## [To do]
In the listing below, find every line containing "degrees" and copy it out.

## [Collected data]
--

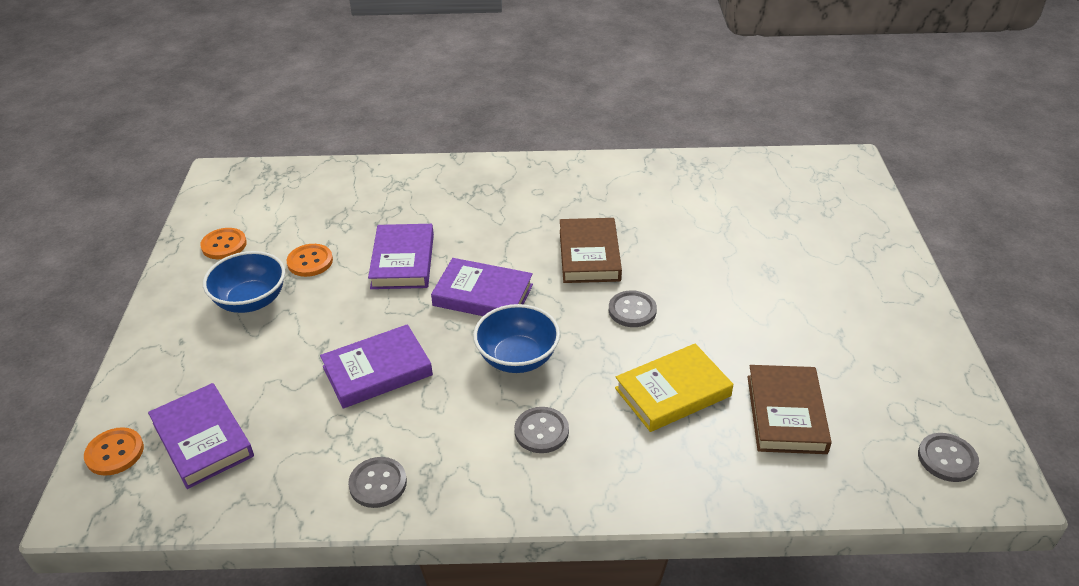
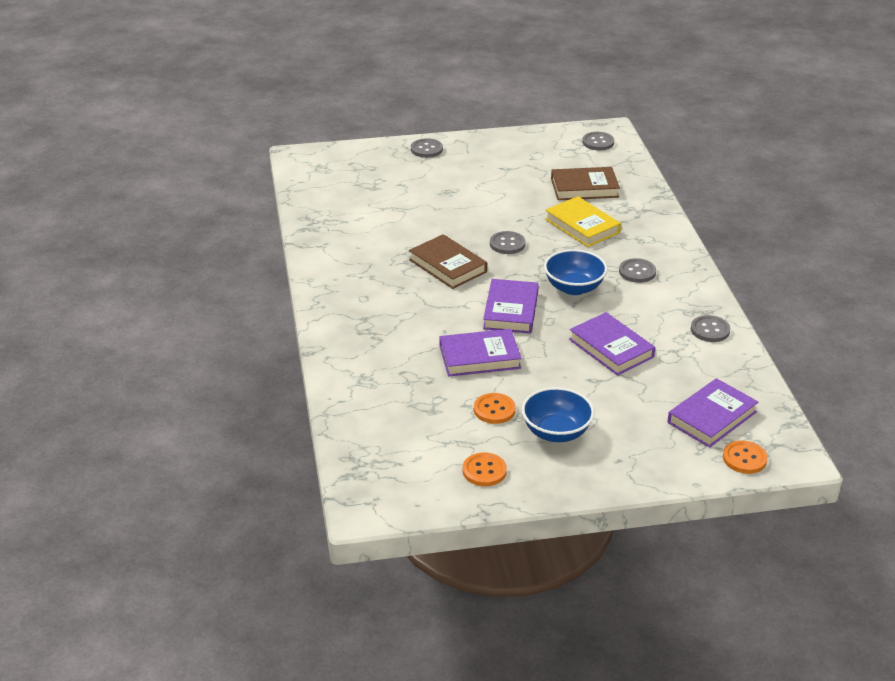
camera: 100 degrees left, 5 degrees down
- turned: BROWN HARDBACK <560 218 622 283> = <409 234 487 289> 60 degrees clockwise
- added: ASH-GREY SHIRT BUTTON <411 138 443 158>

--

## [Answer to this problem]
camera: 100 degrees left, 5 degrees down
- turned: BROWN HARDBACK <560 218 622 283> = <409 234 487 289> 60 degrees clockwise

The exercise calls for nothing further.